-- WORK REQUEST --
Write out the listing below in full and exactly, leaving out every picture.

(INFORMATION PROVIDED Opens)

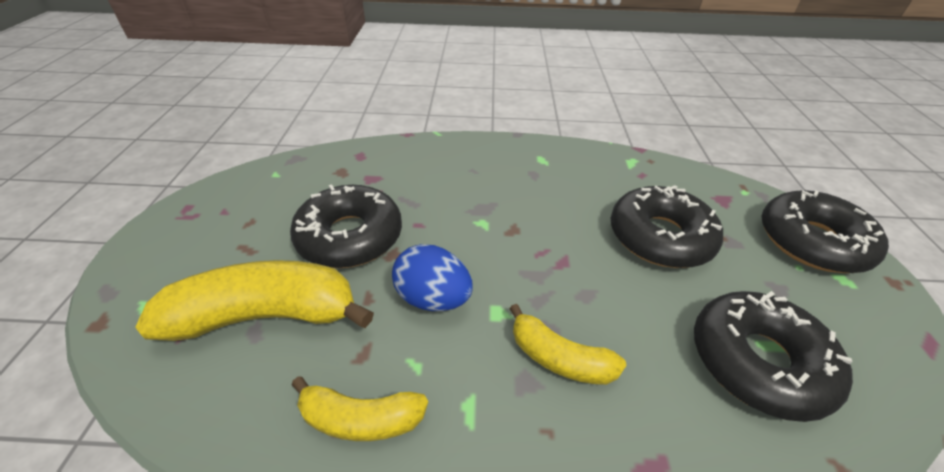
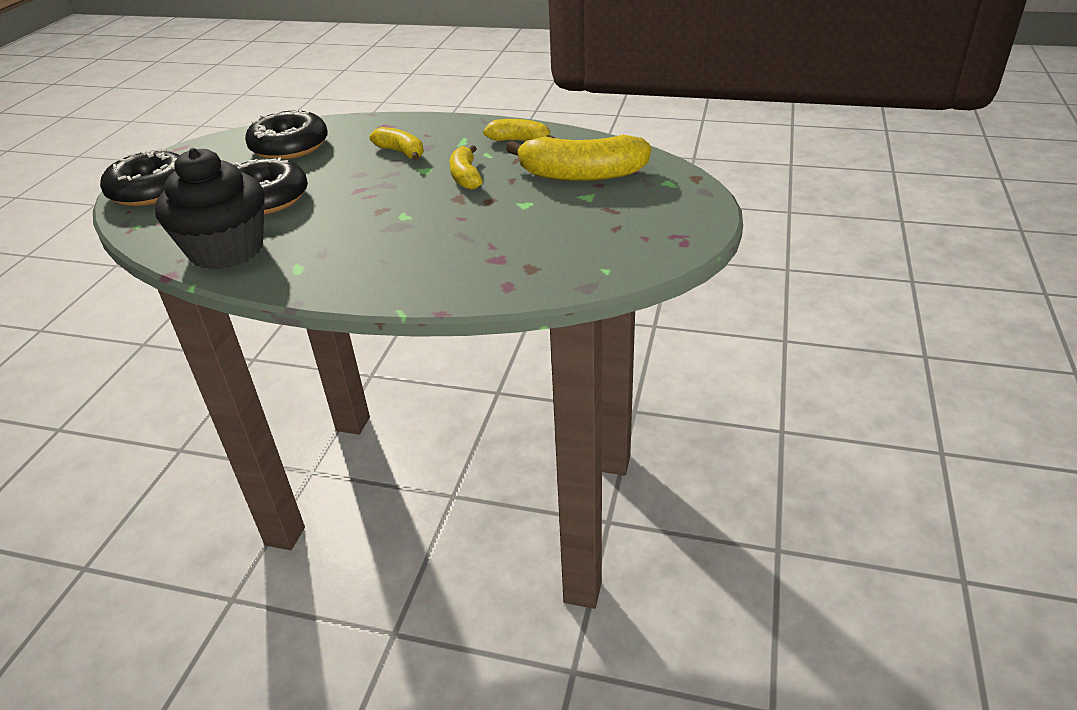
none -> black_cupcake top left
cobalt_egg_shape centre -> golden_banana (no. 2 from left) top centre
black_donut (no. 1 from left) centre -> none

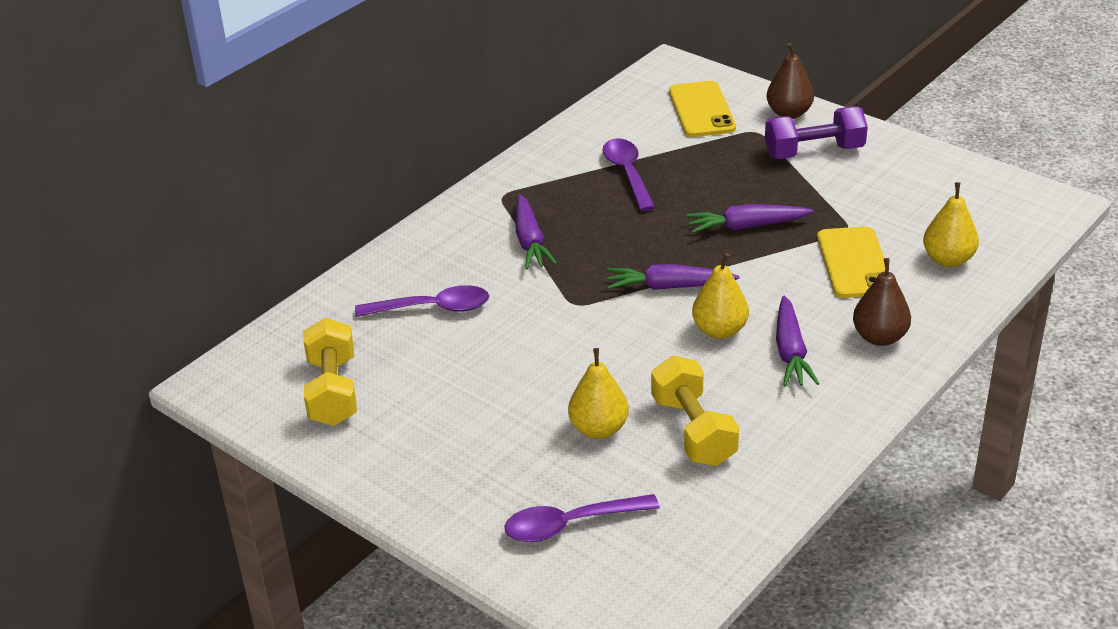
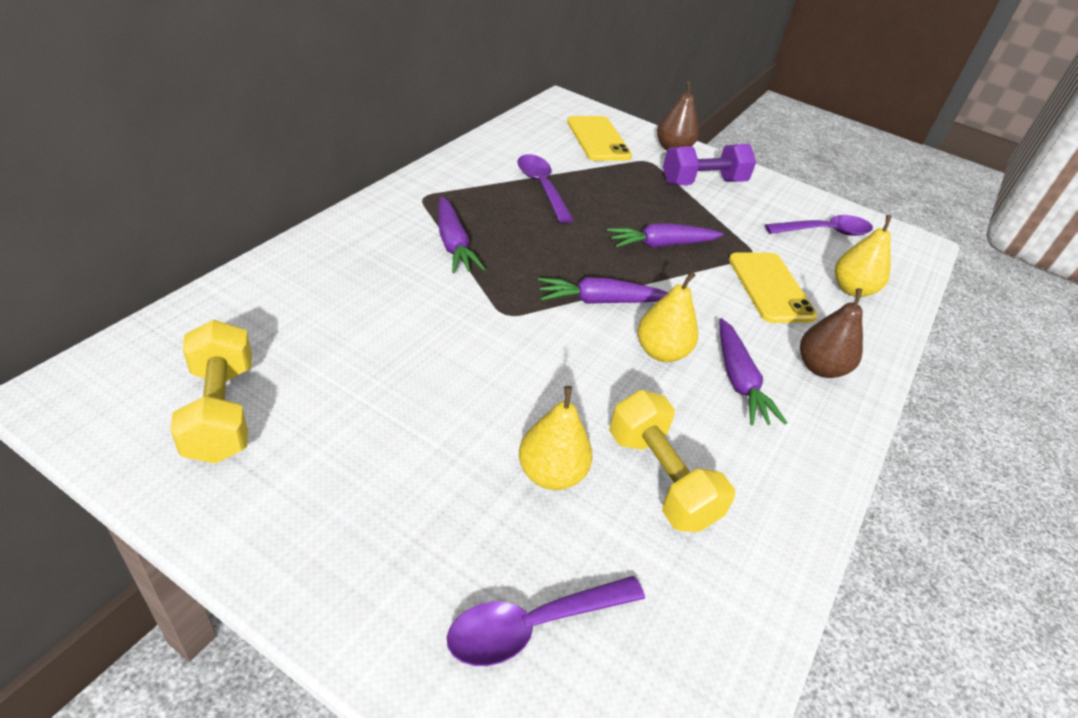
violet_tablespoon (no. 1 from left in the first image) centre -> violet_tablespoon (no. 3 from left) top right, relocated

(INFORMATION PROVIDED Closes)

-- RESULT --
none -> black_cupcake top left
cobalt_egg_shape centre -> golden_banana (no. 2 from left) top centre
black_donut (no. 1 from left) centre -> none

violet_tablespoon (no. 1 from left in the first image) centre -> violet_tablespoon (no. 3 from left) top right, relocated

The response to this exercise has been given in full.